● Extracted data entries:
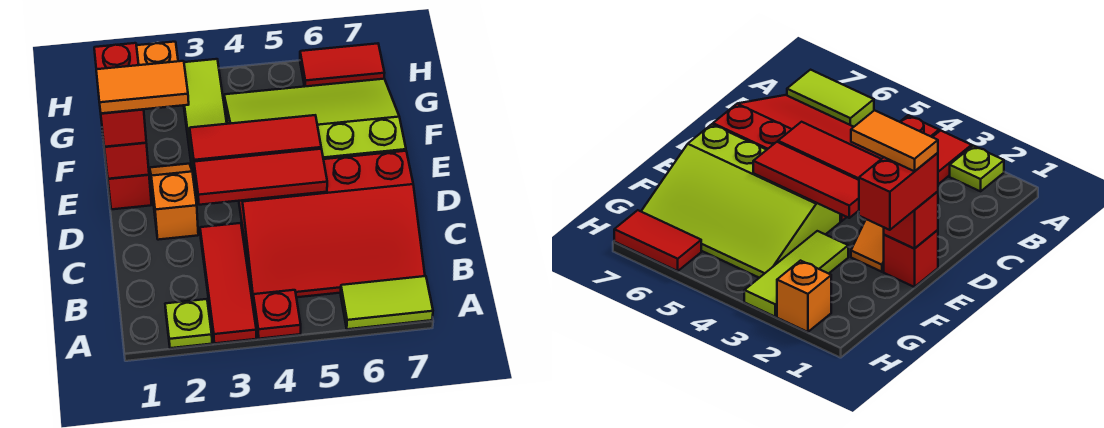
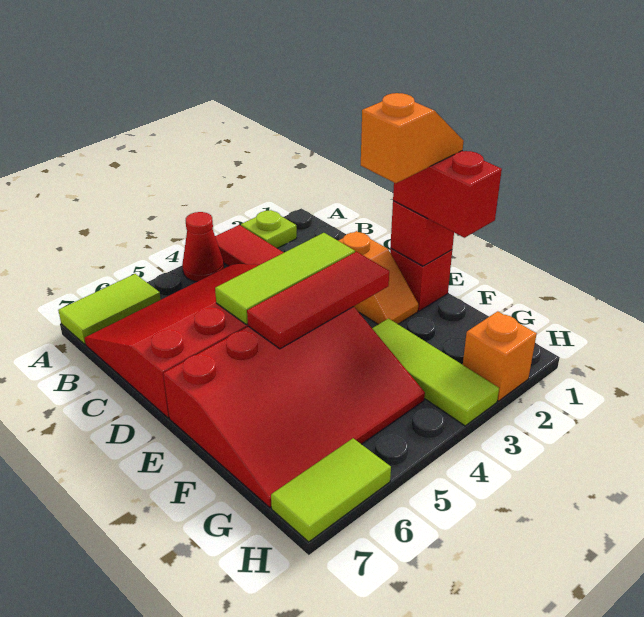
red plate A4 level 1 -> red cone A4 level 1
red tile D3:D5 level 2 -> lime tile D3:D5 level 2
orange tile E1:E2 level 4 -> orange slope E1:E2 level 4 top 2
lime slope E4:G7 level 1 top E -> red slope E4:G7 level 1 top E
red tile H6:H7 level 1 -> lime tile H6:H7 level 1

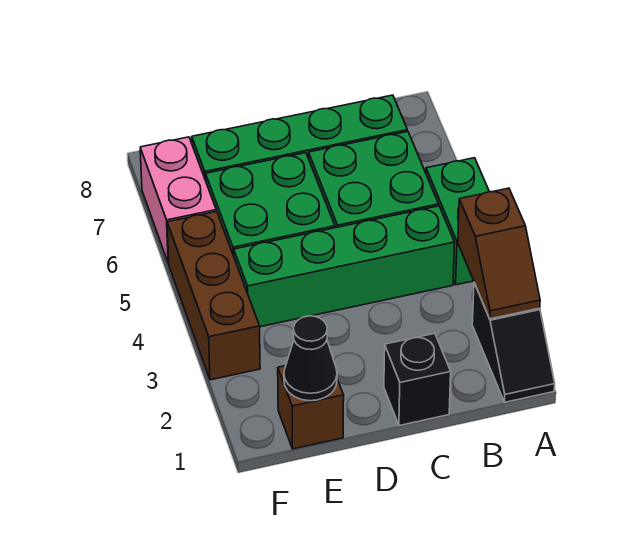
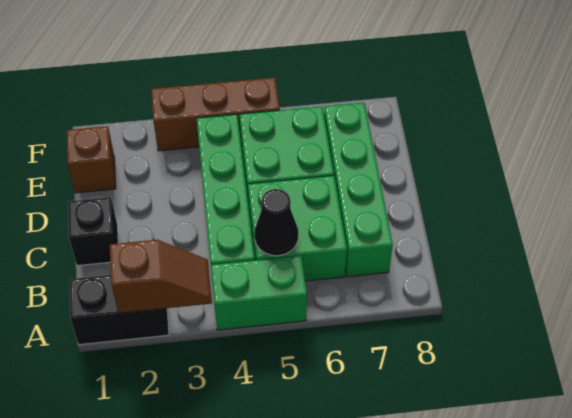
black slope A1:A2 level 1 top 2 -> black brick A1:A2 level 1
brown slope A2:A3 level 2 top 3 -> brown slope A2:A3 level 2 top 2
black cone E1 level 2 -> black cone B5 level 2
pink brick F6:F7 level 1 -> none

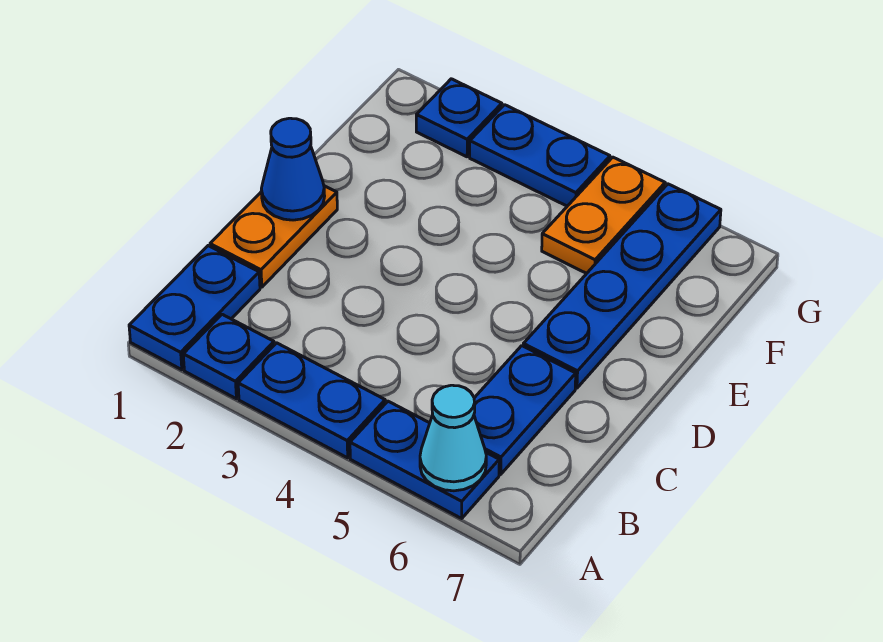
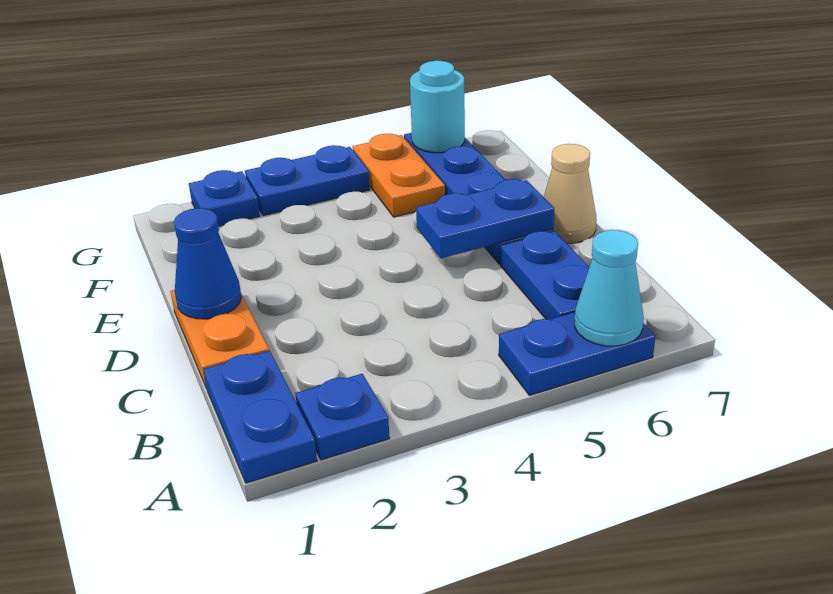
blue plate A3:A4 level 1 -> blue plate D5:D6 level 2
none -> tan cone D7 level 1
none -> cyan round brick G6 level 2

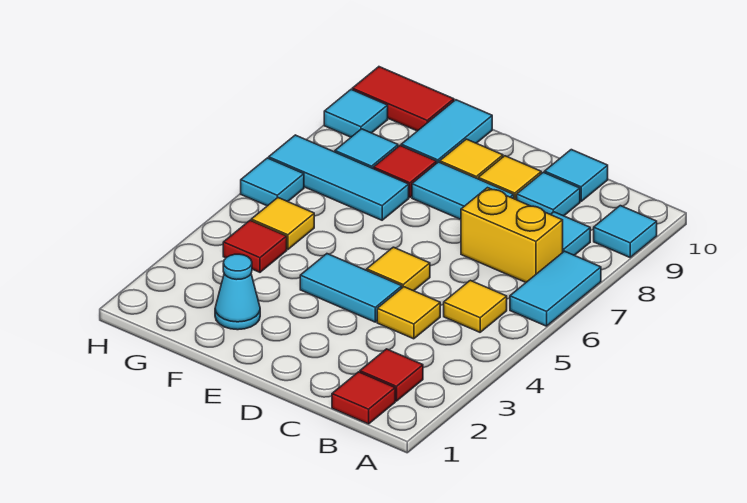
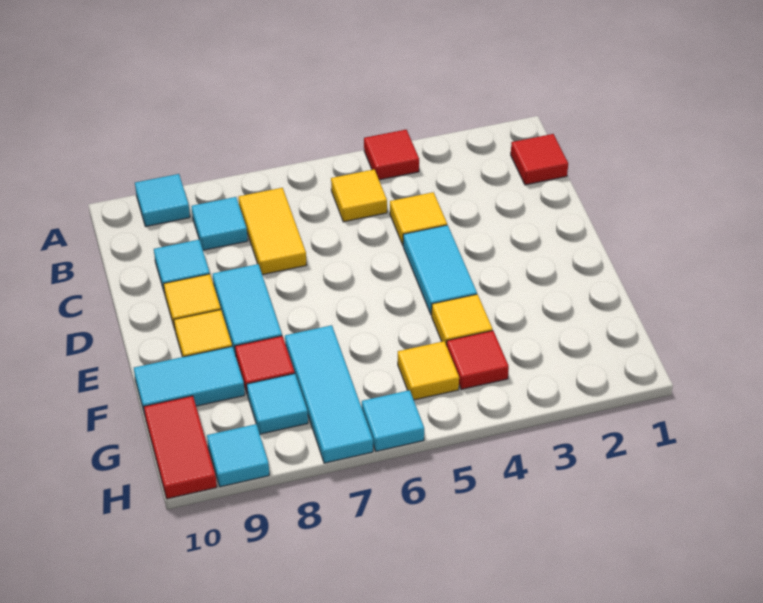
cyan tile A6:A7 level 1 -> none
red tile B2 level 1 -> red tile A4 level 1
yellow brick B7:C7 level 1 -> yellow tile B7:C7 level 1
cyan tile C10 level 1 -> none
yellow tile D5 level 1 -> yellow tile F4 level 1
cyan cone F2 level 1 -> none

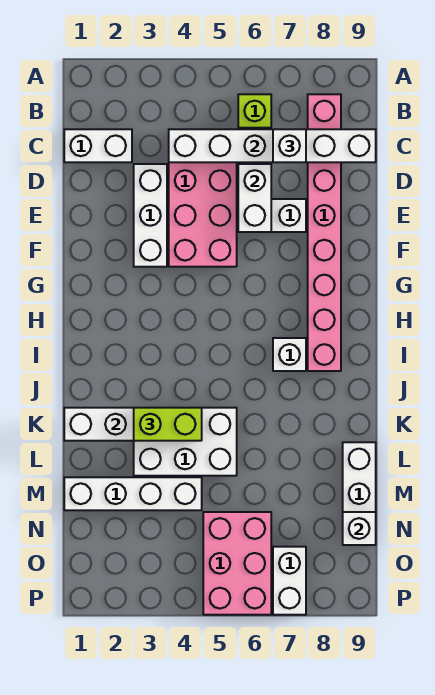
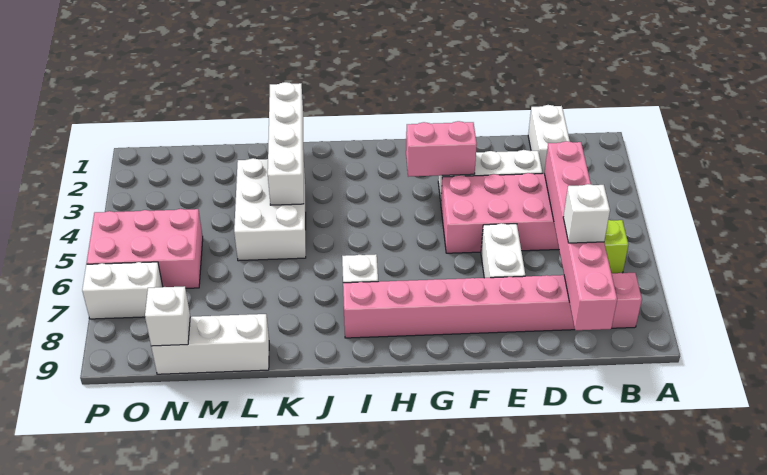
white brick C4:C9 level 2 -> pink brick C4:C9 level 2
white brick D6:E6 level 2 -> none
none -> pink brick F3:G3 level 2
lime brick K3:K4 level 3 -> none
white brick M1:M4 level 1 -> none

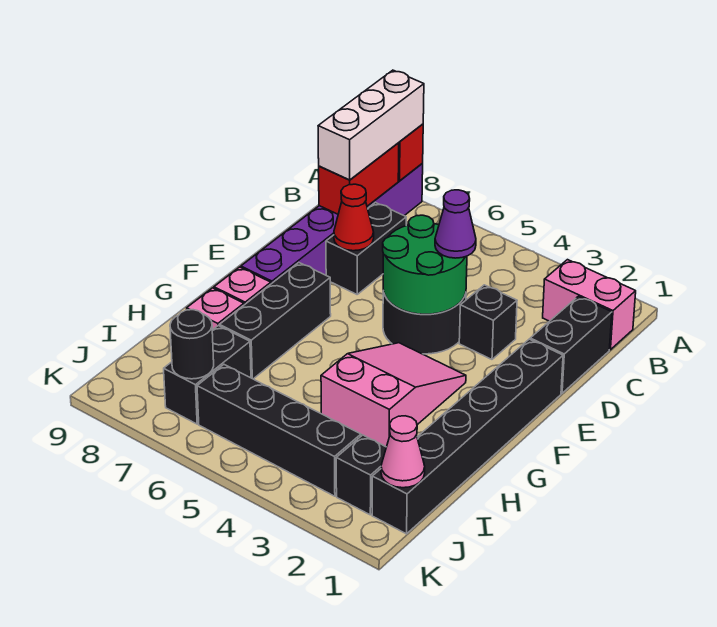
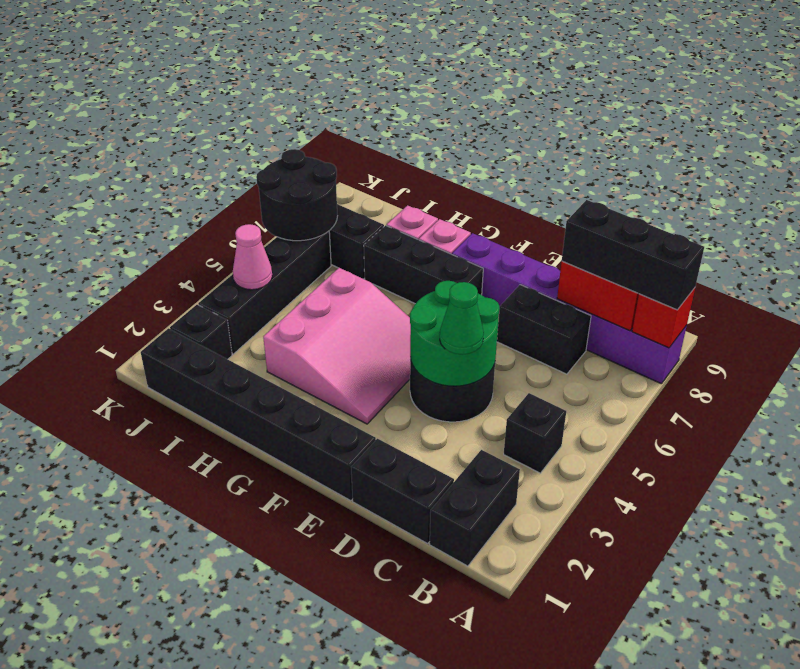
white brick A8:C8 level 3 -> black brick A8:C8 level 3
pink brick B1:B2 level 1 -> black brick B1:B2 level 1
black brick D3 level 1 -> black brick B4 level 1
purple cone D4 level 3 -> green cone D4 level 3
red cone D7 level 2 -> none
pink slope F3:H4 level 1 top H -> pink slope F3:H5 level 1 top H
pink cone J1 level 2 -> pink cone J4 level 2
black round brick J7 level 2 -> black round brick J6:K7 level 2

● Work required: Out of the records above, set down only the lines from the one that contains "cyan tile C10 level 1 -> none" through the one that contains "none -> pink brick F3:G3 level 2", unchanged and without the pictures.

● Exercise response:
cyan tile C10 level 1 -> none
yellow tile D5 level 1 -> yellow tile F4 level 1
cyan cone F2 level 1 -> none

white brick C4:C9 level 2 -> pink brick C4:C9 level 2
white brick D6:E6 level 2 -> none
none -> pink brick F3:G3 level 2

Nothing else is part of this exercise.